> _DIRECTIONS FOR THIS TASK_:
Search the data below, and report every line in which "VRAW" occurs.

> _INFORMATION SUPPLIED_:
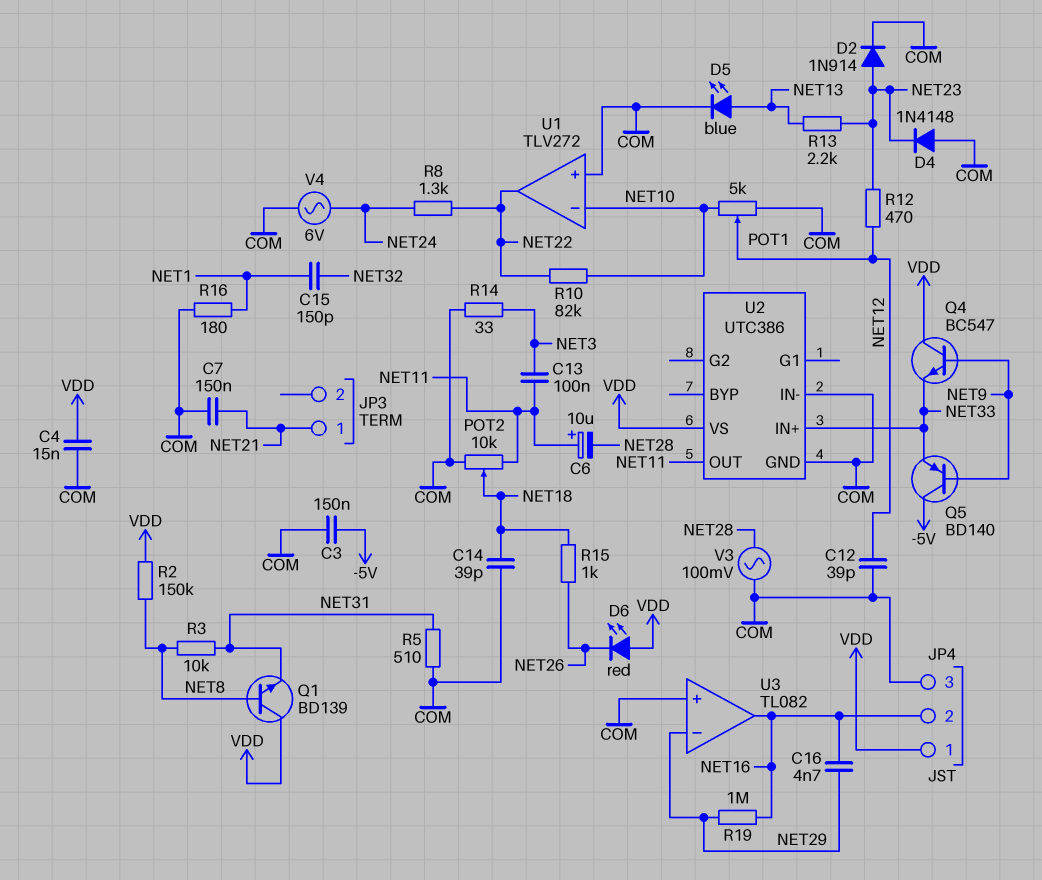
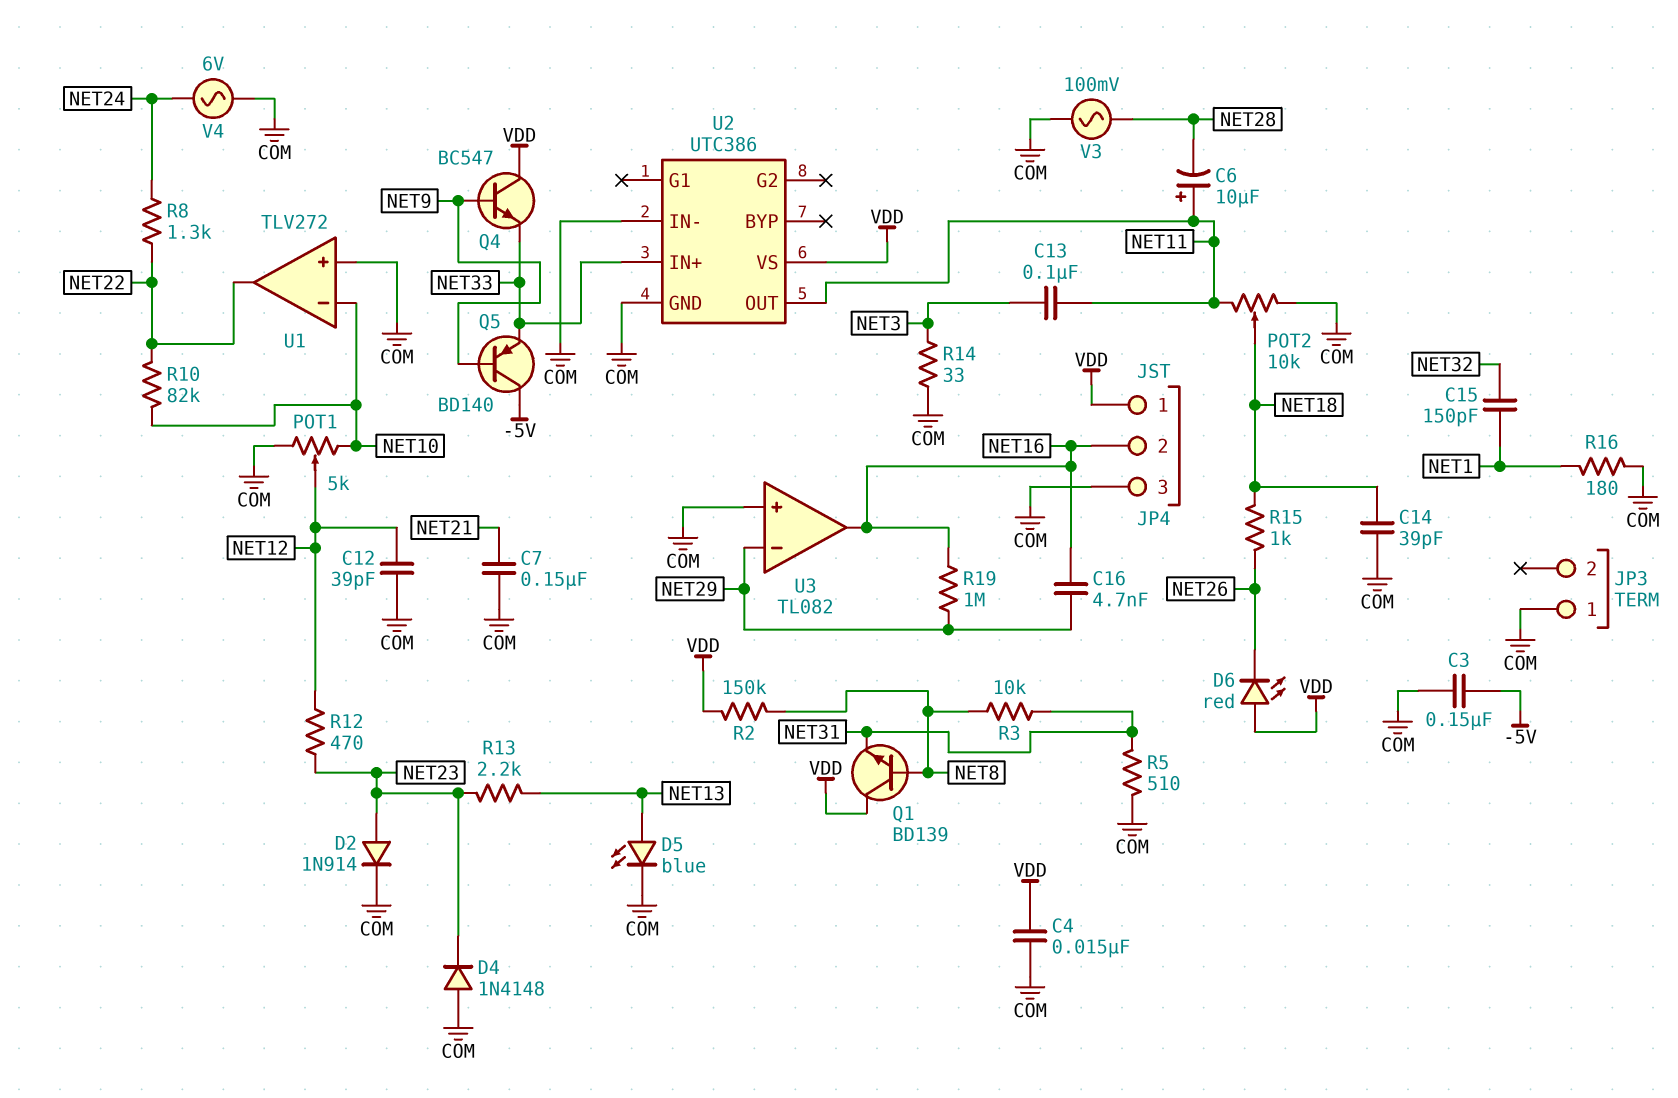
JP3 pin 1: NET21 -> COM

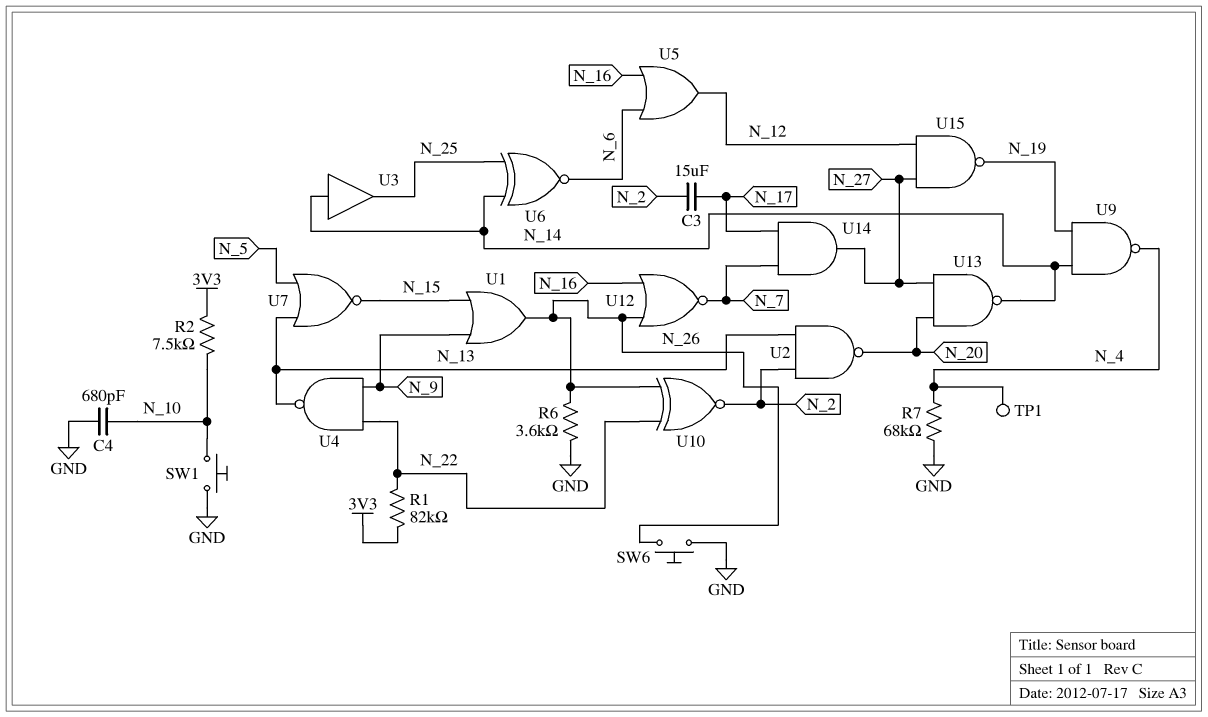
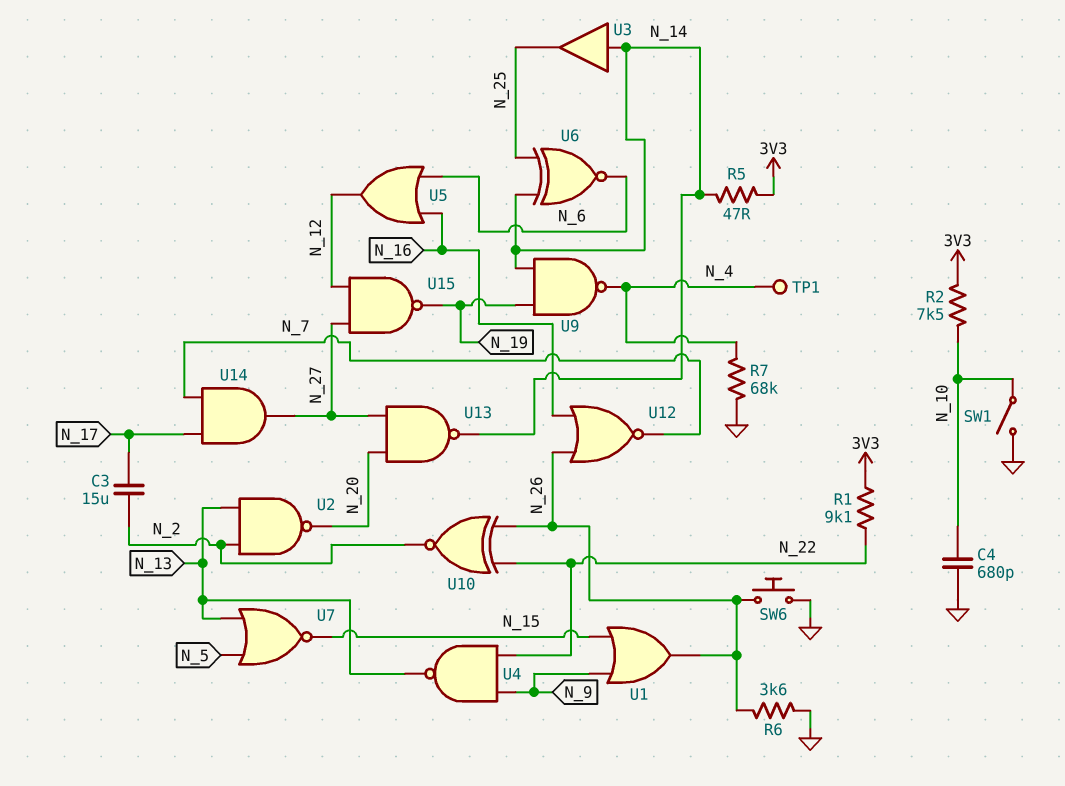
R1: 82k (3V3, N_22) -> 9.1k (3V3, N_22)
R5: none -> 47 (3V3, N_14)
SW1: button (GND, N_10) -> switch (GND, N_10)

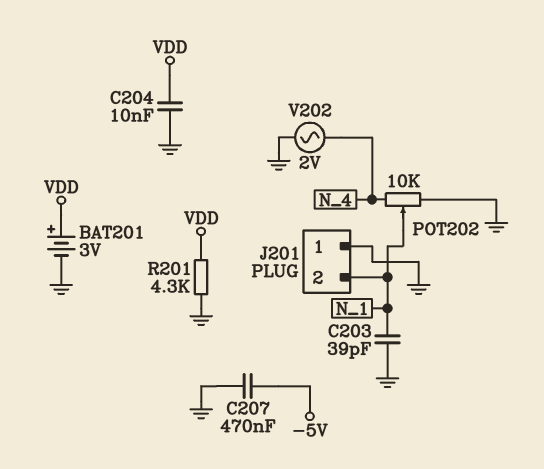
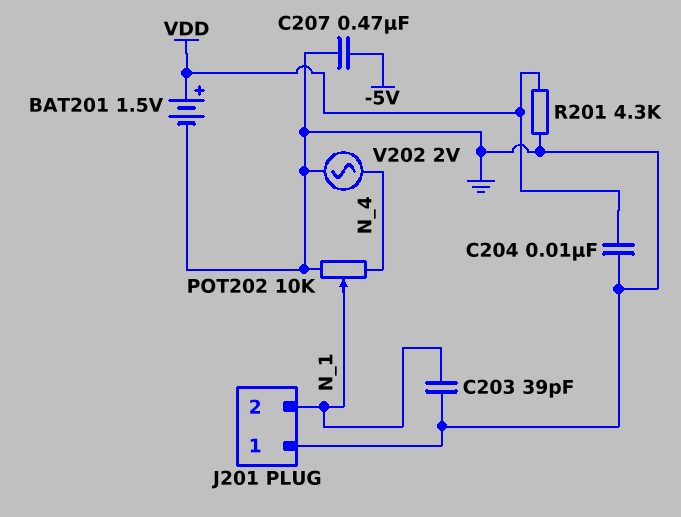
BAT201: 3V (plus VDD, minus GND) -> 1.5V (plus VDD, minus GND)

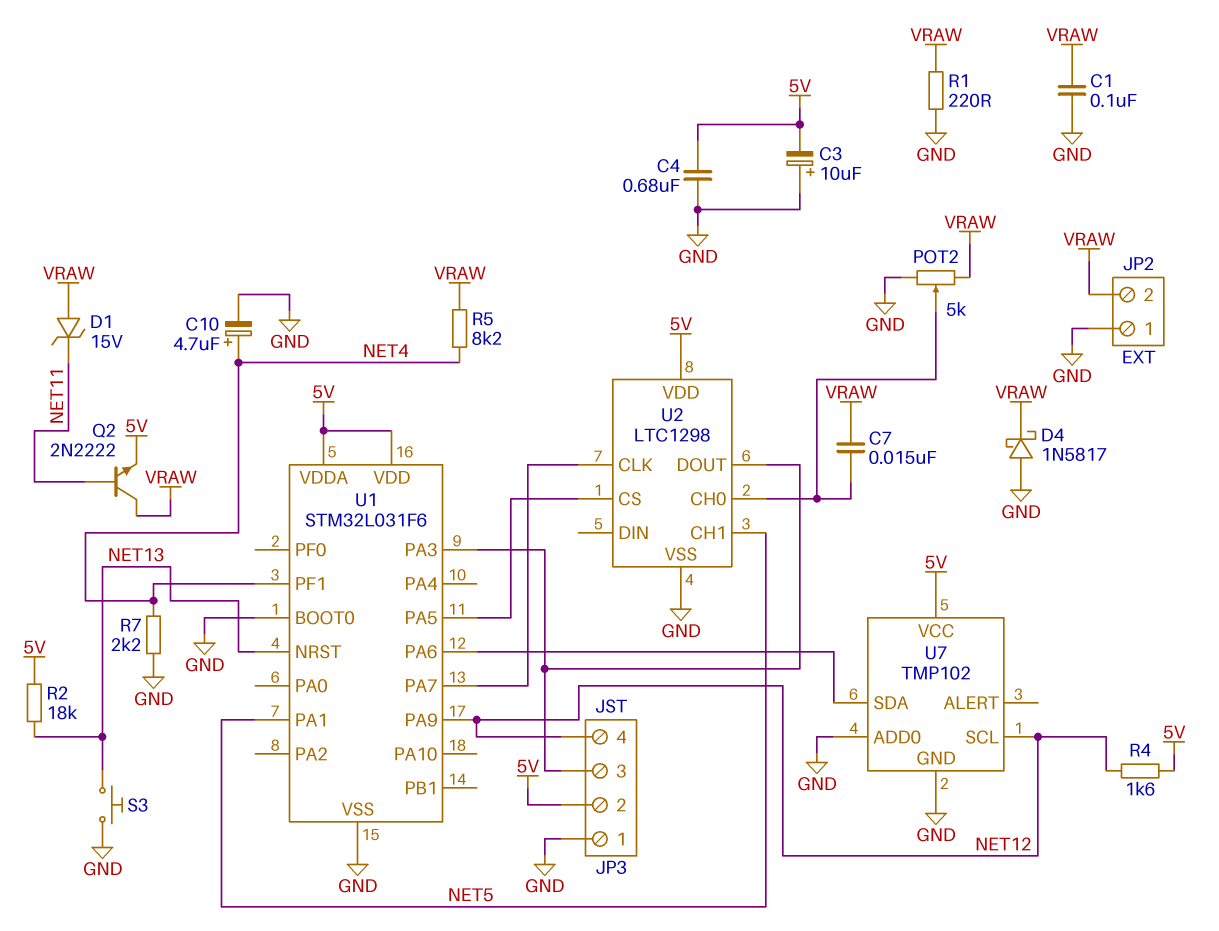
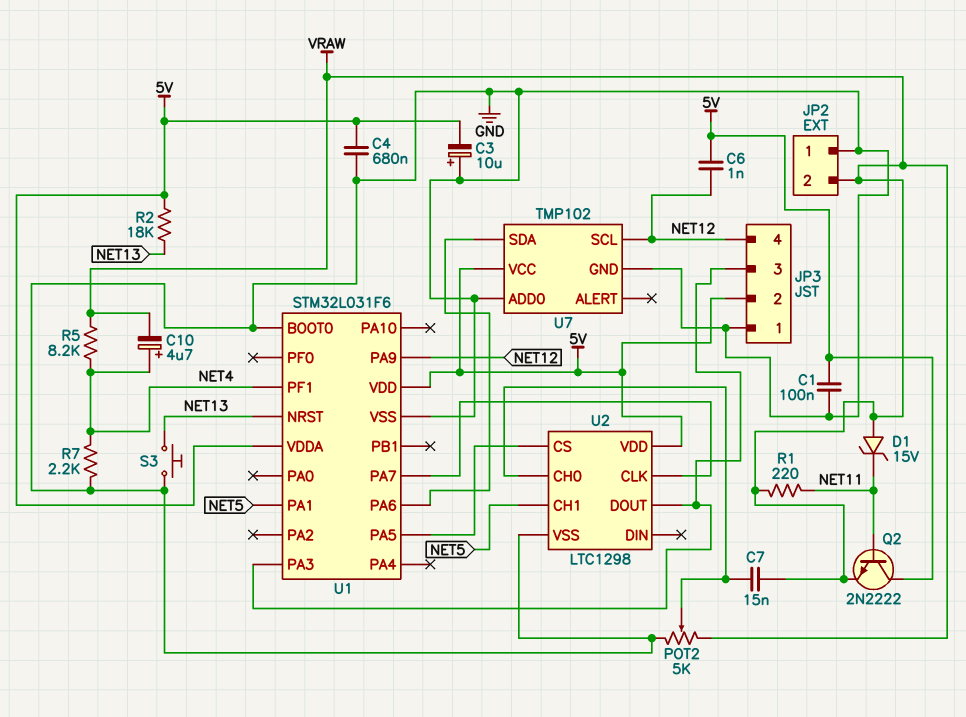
C1: 100nF (GND, VRAW) -> 100nF (5V, GND)
C6: none -> 1nF (5V, NET12)
C10: 4.7uF (plus NET4, minus GND) -> 4.7uF (plus NET4, minus VRAW)
D4: schottky 1N5817 (A GND, K VRAW) -> none
Q2: NPN 2N2222 (B NET11, C VRAW, E 5V) -> NPN 2N2222 (B NET11, C 5V, E VRAW)
R1: 220 (GND, VRAW) -> 220 (NET11, VRAW)
R4: 1.6k (5V, NET12) -> none

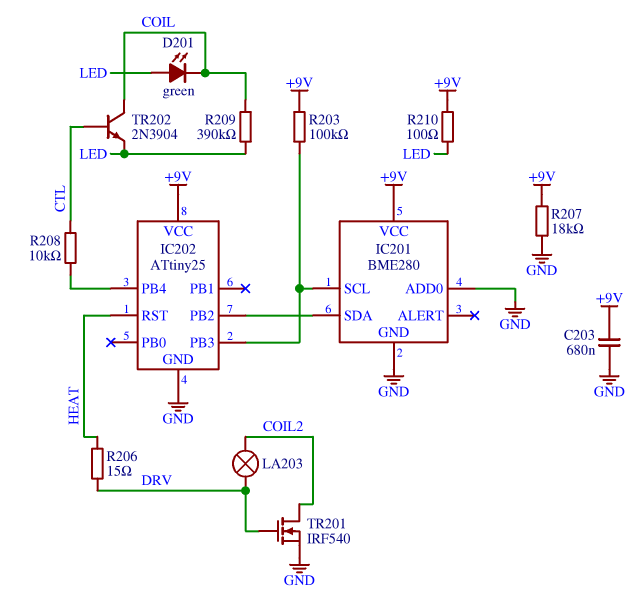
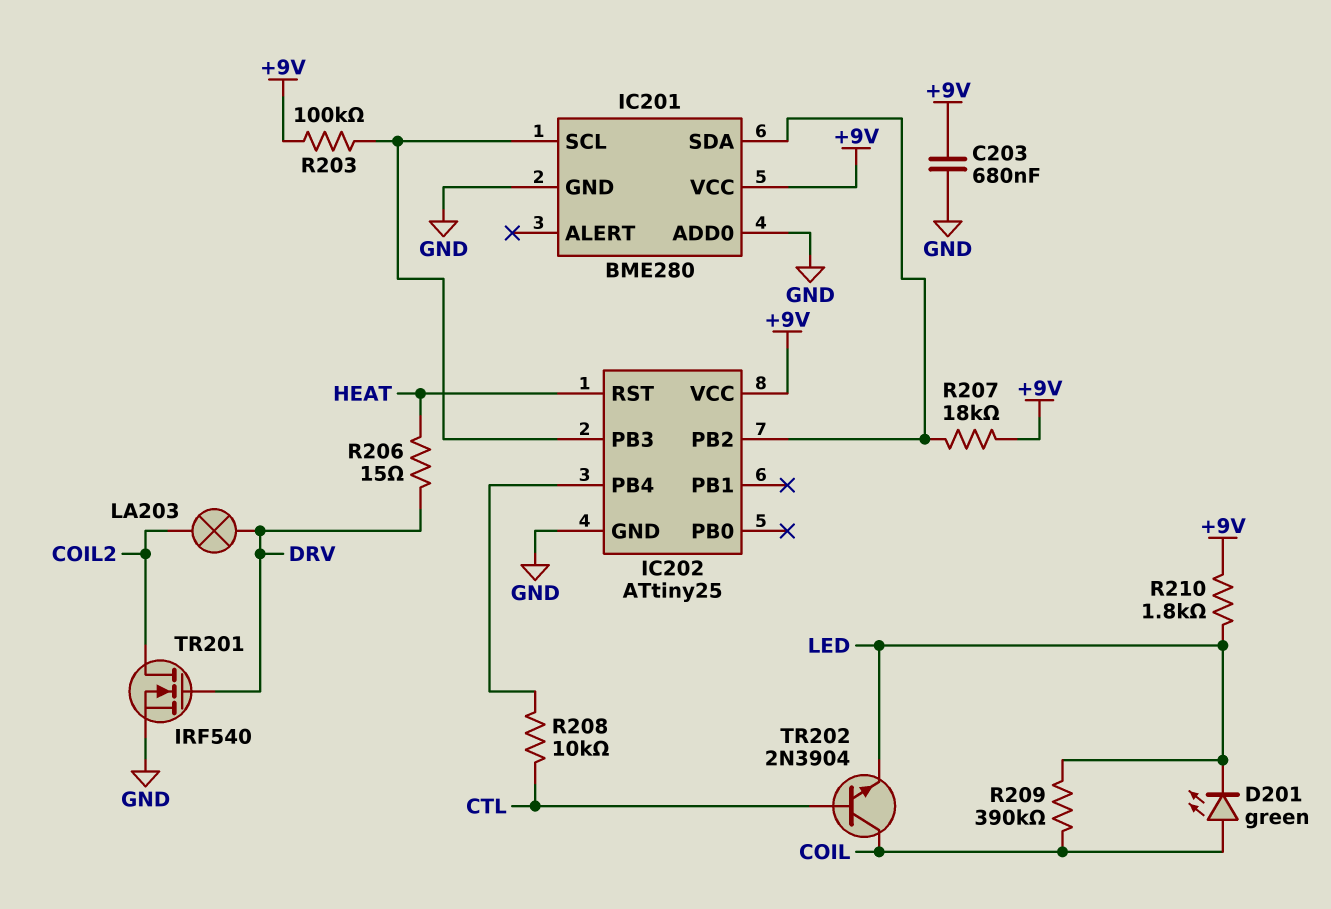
D201: LED green (A LED, K COIL) -> LED green (A COIL, K LED)
R207: 18k (+9V, GND) -> 18k (+9V, IC201/SDA)
R210: 100 (+9V, LED) -> 1.8k (+9V, LED)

> _WORKED SOLUTION_:
C1: 100nF (GND, VRAW) -> 100nF (5V, GND)
C10: 4.7uF (plus NET4, minus GND) -> 4.7uF (plus NET4, minus VRAW)
D4: schottky 1N5817 (A GND, K VRAW) -> none
Q2: NPN 2N2222 (B NET11, C VRAW, E 5V) -> NPN 2N2222 (B NET11, C 5V, E VRAW)
R1: 220 (GND, VRAW) -> 220 (NET11, VRAW)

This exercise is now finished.